_Work instruction_. Below are the records. Retype exactly the lines between the lines holding "camera: 80 degrees right, 5 degrees down" and "(250, 118) = (204, 126): pink", inclusive.

[Data excerpts]
········

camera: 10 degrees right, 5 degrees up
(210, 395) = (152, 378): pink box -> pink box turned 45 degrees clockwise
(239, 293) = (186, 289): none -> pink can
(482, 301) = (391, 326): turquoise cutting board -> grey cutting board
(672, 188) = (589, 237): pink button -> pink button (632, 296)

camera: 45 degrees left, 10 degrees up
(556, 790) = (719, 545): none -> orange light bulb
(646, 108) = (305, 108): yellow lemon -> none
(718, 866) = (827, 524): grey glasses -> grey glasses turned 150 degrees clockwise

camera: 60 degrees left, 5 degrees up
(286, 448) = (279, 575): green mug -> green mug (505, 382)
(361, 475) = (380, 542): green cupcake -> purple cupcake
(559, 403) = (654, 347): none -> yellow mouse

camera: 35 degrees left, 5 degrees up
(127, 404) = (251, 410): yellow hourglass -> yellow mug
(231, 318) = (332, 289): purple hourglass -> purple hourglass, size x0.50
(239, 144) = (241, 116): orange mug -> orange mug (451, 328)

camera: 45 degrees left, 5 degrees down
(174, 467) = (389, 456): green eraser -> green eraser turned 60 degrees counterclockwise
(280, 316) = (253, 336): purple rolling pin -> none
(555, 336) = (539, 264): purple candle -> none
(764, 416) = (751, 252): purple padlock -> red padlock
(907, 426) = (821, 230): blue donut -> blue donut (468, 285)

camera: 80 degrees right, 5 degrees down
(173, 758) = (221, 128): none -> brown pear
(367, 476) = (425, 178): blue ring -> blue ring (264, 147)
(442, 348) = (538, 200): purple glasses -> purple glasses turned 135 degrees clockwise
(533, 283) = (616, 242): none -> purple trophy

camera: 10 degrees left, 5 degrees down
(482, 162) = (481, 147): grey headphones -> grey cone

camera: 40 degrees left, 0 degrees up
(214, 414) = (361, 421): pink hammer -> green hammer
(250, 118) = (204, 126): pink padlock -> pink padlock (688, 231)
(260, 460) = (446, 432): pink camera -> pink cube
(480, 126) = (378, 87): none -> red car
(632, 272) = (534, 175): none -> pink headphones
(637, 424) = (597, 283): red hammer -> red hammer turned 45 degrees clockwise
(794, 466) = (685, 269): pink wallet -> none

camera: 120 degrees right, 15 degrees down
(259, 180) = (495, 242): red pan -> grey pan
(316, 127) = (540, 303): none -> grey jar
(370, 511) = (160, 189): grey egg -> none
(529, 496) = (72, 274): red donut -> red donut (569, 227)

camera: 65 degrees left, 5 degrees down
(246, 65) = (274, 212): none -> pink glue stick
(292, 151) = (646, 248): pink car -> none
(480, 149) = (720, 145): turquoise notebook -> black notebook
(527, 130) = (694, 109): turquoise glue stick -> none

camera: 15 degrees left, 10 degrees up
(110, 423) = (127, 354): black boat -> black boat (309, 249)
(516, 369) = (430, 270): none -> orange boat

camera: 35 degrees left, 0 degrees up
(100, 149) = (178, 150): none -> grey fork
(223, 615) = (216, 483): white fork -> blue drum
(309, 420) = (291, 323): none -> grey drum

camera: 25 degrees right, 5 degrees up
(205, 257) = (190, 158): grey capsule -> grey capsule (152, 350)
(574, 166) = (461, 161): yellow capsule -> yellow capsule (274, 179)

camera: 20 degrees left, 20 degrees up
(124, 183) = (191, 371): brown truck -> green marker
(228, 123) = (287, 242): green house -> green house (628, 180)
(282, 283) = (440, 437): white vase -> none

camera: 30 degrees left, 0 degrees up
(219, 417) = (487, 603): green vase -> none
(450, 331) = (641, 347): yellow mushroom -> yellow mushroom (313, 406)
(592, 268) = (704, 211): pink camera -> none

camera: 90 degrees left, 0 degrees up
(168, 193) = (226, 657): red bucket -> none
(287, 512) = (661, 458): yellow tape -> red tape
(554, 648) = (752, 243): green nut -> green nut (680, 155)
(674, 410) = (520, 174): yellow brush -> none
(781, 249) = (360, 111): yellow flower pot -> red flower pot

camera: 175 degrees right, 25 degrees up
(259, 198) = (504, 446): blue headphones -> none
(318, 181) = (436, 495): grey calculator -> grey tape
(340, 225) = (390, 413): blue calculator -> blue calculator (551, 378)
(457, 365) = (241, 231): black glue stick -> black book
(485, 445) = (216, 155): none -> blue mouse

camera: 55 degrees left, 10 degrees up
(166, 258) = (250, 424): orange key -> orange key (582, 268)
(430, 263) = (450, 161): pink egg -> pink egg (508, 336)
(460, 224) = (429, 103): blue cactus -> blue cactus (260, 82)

········

_Exercise solution_.
camera: 80 degrees right, 5 degrees down
(173, 758) = (221, 128): none -> brown pear
(367, 476) = (425, 178): blue ring -> blue ring (264, 147)
(442, 348) = (538, 200): purple glasses -> purple glasses turned 135 degrees clockwise
(533, 283) = (616, 242): none -> purple trophy

camera: 10 degrees left, 5 degrees down
(482, 162) = (481, 147): grey headphones -> grey cone

camera: 40 degrees left, 0 degrees up
(214, 414) = (361, 421): pink hammer -> green hammer
(250, 118) = (204, 126): pink padlock -> pink padlock (688, 231)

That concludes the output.